» **PROBLEM TO SOLVE**
When you restate the data, keep every word as it is and drop the images.

» **Object tracking records**
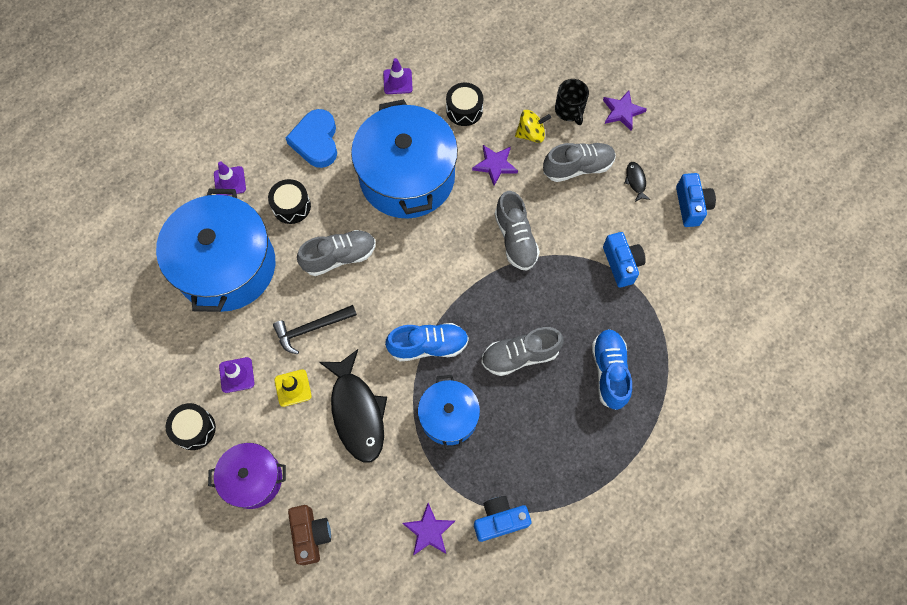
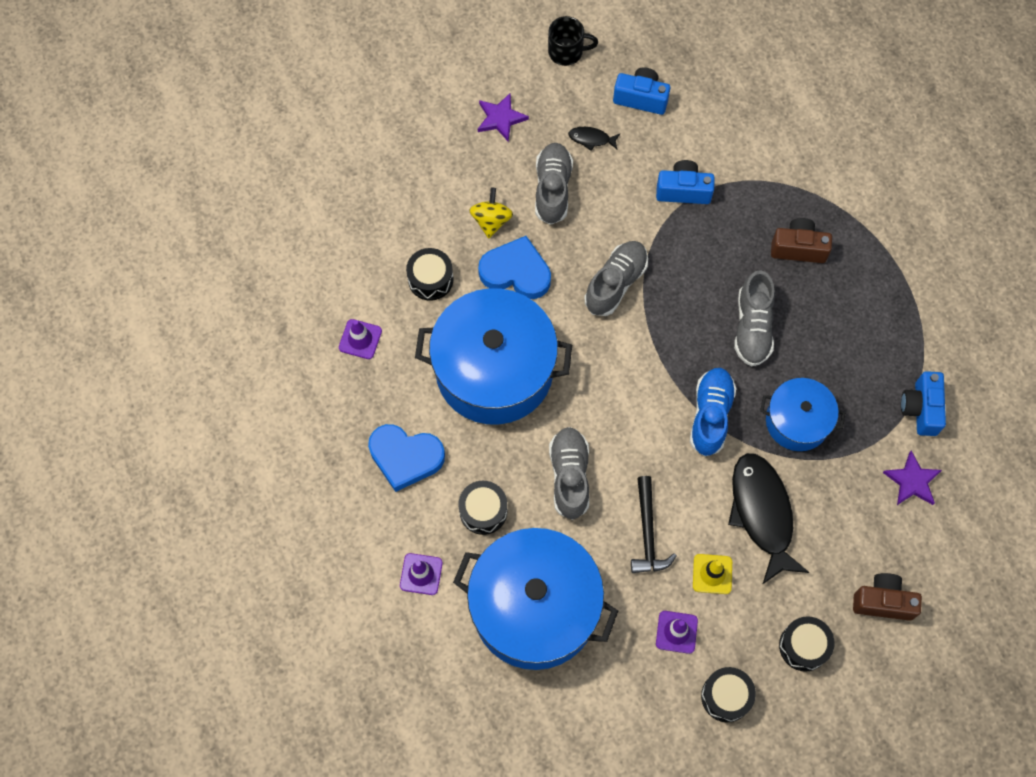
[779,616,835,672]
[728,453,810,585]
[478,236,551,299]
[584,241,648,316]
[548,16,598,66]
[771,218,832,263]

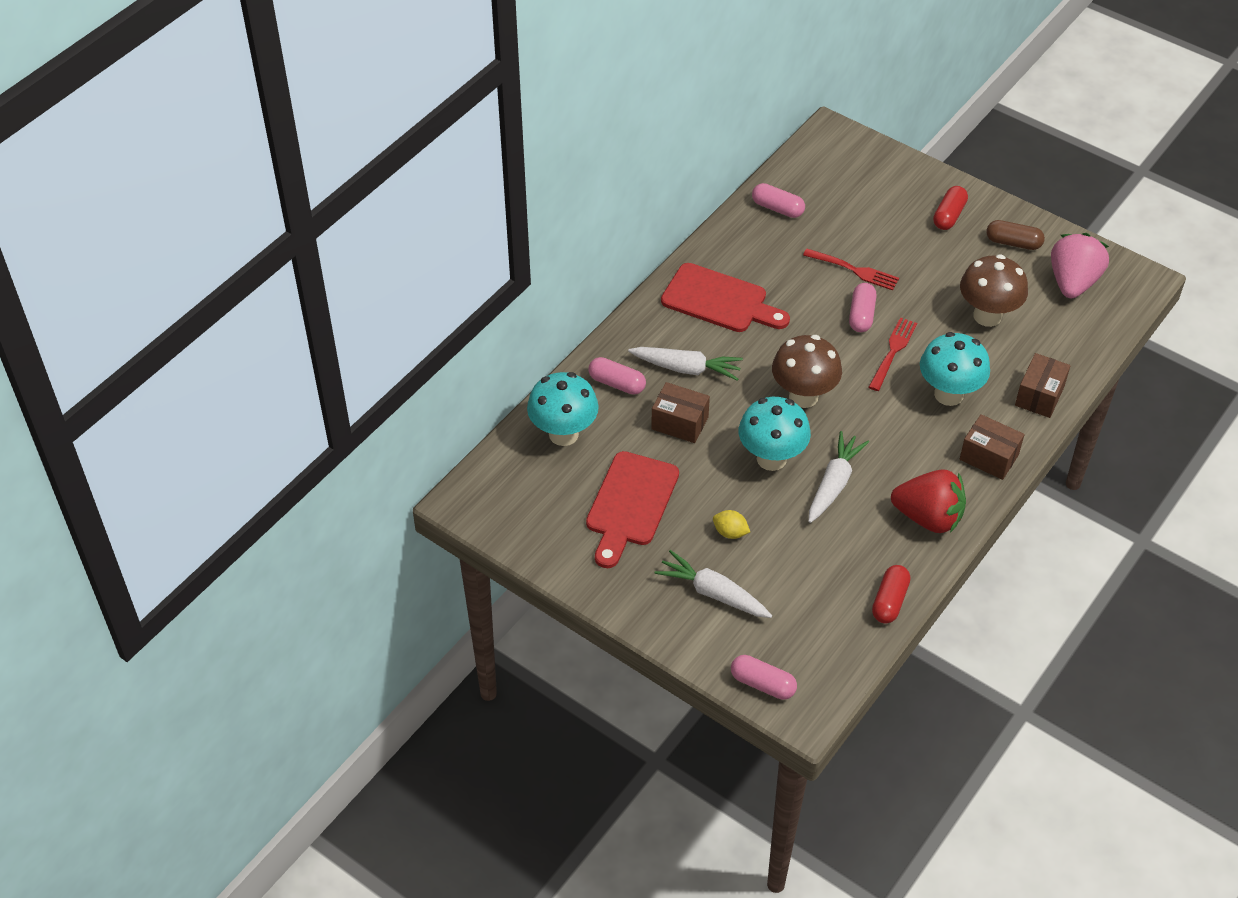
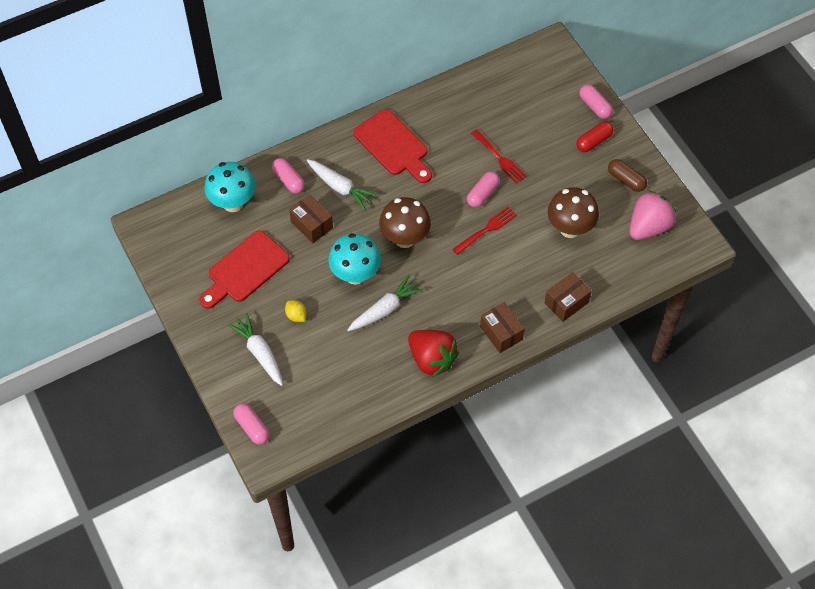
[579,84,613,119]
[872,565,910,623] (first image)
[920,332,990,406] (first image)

» **SOLUTION FOR THIS EXERCISE**
[779,616,835,672]
[728,453,810,585]
[478,236,551,299]
[584,241,648,316]
[548,16,598,66]
[771,218,832,263]

[579,84,613,119]
[872,565,910,623] (first image)
[920,332,990,406] (first image)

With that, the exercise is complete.